__What to work on__. Copy out each line of the material below that holds the string "yellow".

__The data__.
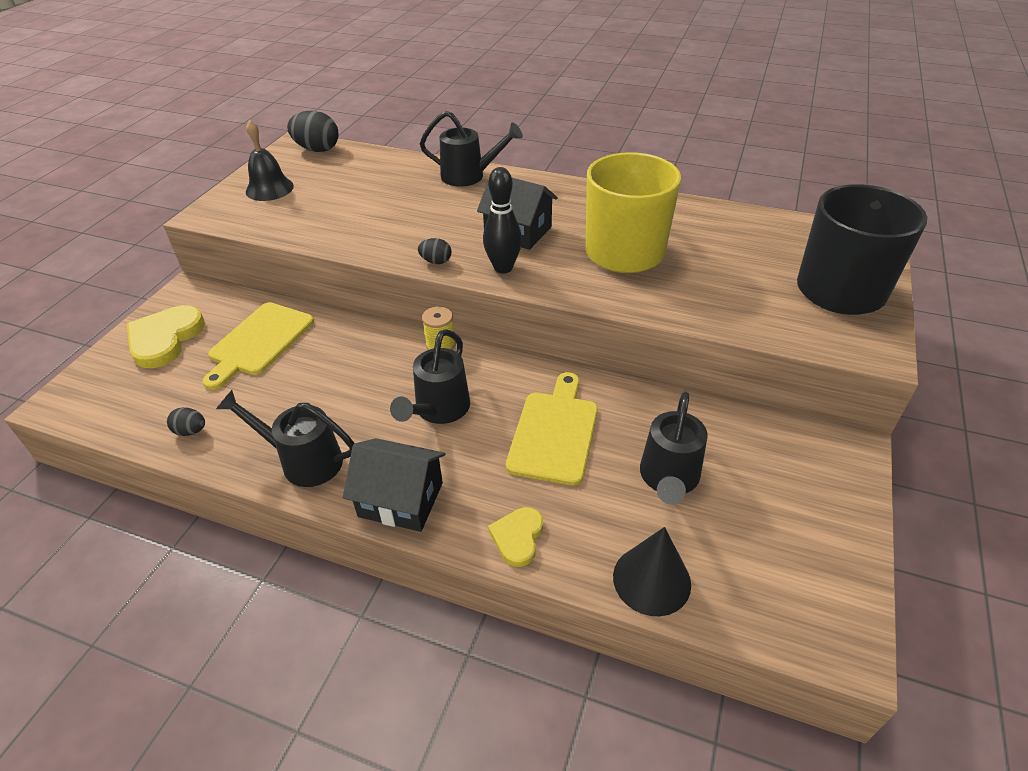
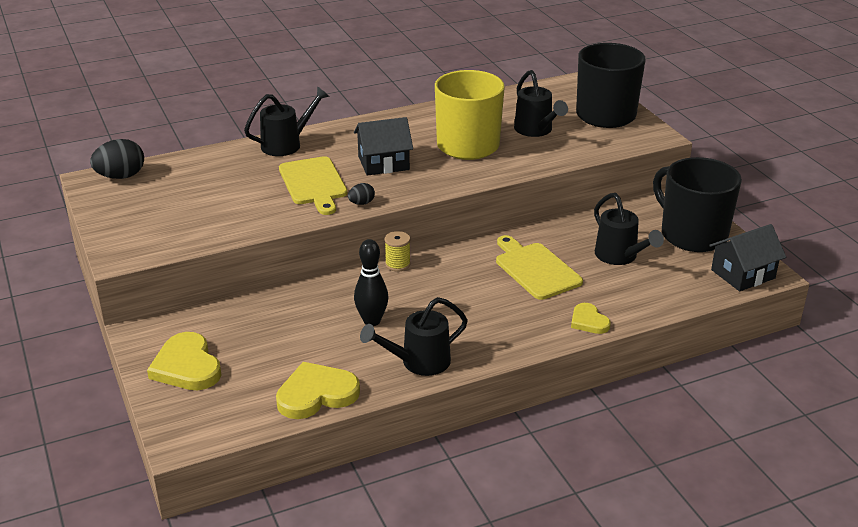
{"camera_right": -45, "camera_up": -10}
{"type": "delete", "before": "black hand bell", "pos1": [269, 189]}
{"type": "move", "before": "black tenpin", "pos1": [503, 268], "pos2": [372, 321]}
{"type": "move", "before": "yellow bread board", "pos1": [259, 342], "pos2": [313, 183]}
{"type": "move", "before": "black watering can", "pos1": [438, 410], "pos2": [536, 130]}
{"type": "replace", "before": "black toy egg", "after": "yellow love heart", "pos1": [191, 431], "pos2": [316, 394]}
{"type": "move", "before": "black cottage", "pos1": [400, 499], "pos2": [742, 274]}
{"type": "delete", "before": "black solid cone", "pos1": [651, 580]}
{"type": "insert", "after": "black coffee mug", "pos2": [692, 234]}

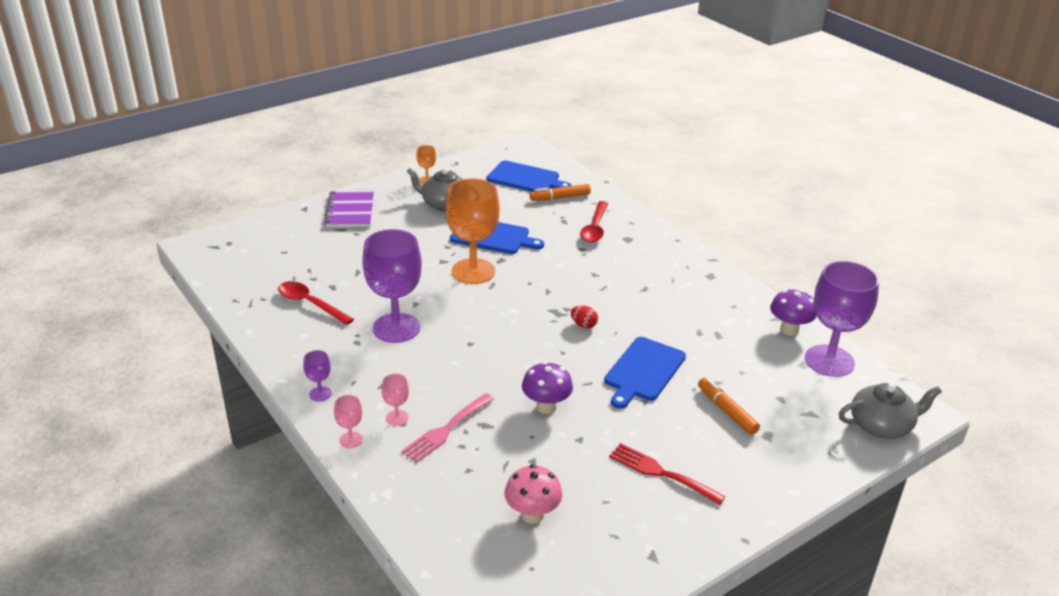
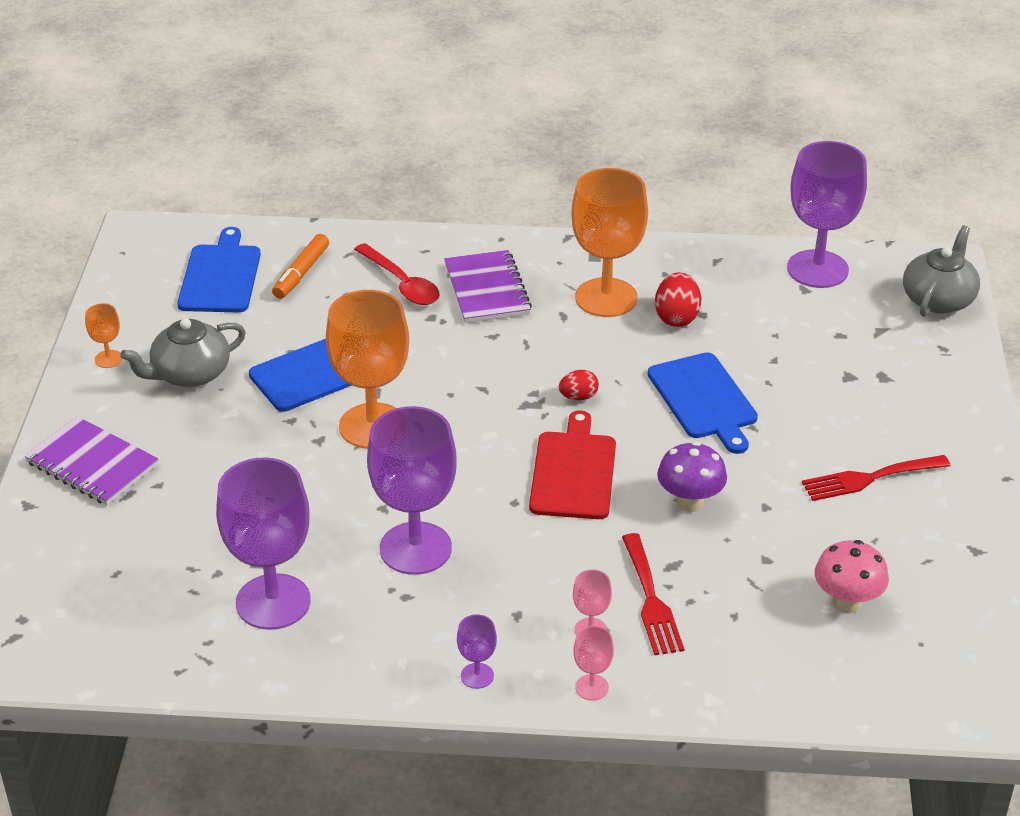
{"camera_right": -50, "camera_up": 5}
{"type": "rotate", "before": "royal blue bread board", "pos1": [526, 178], "pos2": [221, 276], "turn": -60}
{"type": "replace", "before": "crimson spoon", "after": "violet chalice", "pos1": [310, 303], "pos2": [273, 602]}
{"type": "delete", "before": "violet mushroom", "pos1": [789, 330]}
{"type": "delete", "before": "orange-coloured felt pen", "pos1": [726, 411]}
{"type": "recolor", "before": "rosy dinner fork", "after": "crimson dinner fork", "pos1": [446, 430], "pos2": [651, 600]}
{"type": "insert", "after": "orange-coloured chalice", "pos2": [606, 298]}
{"type": "insert", "after": "violet notepad", "pos2": [487, 289]}
{"type": "insert", "after": "crimson toy egg", "pos2": [676, 317]}
{"type": "insert", "after": "crimson bread board", "pos2": [573, 472]}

__Answer below__.
{"type": "move", "before": "yellow bread board", "pos1": [259, 342], "pos2": [313, 183]}
{"type": "replace", "before": "black toy egg", "after": "yellow love heart", "pos1": [191, 431], "pos2": [316, 394]}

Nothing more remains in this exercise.